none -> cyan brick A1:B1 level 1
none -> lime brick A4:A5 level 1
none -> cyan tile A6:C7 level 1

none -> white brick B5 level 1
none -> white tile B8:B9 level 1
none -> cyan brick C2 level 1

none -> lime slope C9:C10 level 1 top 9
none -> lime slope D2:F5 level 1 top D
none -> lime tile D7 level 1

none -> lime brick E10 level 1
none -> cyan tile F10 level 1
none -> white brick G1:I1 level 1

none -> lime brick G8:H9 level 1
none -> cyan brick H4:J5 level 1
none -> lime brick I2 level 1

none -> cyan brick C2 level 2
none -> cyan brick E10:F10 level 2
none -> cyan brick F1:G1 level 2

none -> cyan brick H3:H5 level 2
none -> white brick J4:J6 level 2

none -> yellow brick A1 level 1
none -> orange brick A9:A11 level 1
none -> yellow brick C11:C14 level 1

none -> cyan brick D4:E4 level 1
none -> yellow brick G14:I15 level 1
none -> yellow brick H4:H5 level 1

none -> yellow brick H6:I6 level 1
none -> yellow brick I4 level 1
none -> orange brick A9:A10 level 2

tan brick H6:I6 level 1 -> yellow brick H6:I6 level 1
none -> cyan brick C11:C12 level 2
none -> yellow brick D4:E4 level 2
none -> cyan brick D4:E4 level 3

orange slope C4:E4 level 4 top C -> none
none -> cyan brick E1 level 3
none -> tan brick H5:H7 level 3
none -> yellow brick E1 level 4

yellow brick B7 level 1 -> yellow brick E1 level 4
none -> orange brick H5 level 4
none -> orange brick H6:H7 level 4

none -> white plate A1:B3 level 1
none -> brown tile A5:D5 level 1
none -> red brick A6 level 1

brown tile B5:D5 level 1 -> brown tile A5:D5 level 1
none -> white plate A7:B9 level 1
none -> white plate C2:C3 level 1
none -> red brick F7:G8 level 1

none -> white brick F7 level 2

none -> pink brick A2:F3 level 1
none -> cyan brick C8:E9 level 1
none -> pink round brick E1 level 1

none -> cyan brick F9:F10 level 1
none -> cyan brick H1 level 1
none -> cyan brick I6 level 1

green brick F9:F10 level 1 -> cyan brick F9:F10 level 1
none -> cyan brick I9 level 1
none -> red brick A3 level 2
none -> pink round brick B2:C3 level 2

**How to complete this task**
Gather, from the listing above, every line carrying the word "brown".

**Your solution**
none -> brown tile A5:D5 level 1
brown tile B5:D5 level 1 -> brown tile A5:D5 level 1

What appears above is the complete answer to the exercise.